◆ Work instruction: From the line with "purple tree: 3 -> 1" to the final line of the records, every line is to be duplicated exactly, both of those lines included.

────────────────

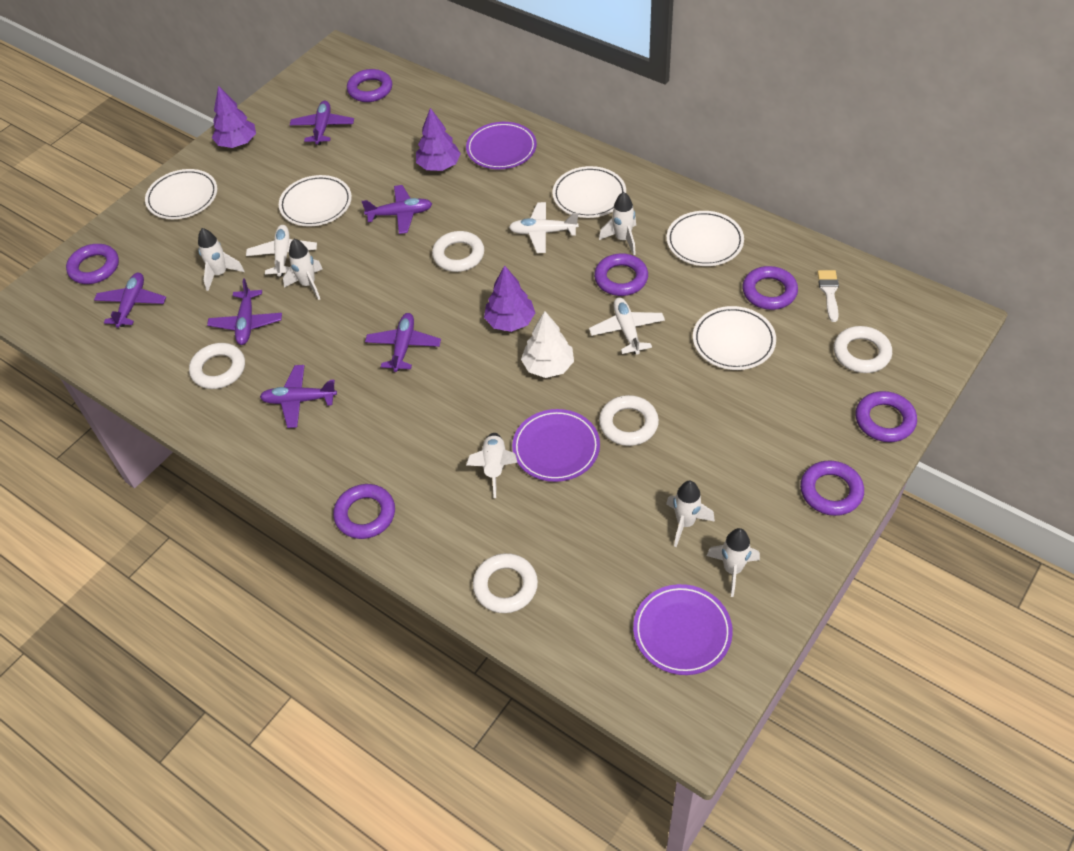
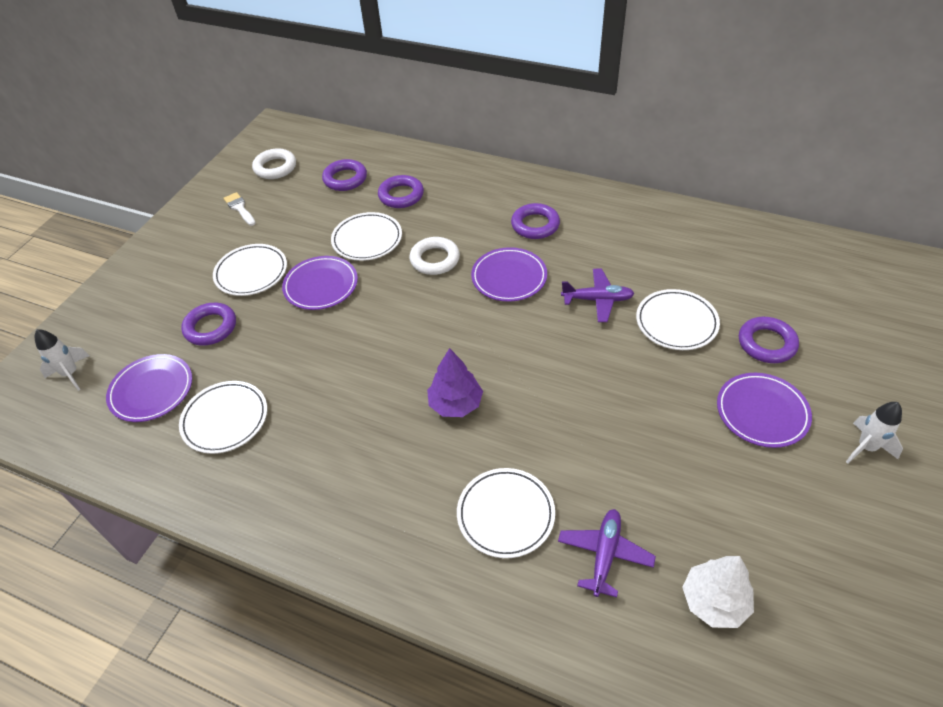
purple plane: 6 -> 2
purple plate: 3 -> 4
purple ring: 7 -> 5
purple tree: 3 -> 1
white plane: 3 -> 0
white ring: 5 -> 2
white rocket: 6 -> 2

────────────────

◆ Response:
purple tree: 3 -> 1
white plane: 3 -> 0
white ring: 5 -> 2
white rocket: 6 -> 2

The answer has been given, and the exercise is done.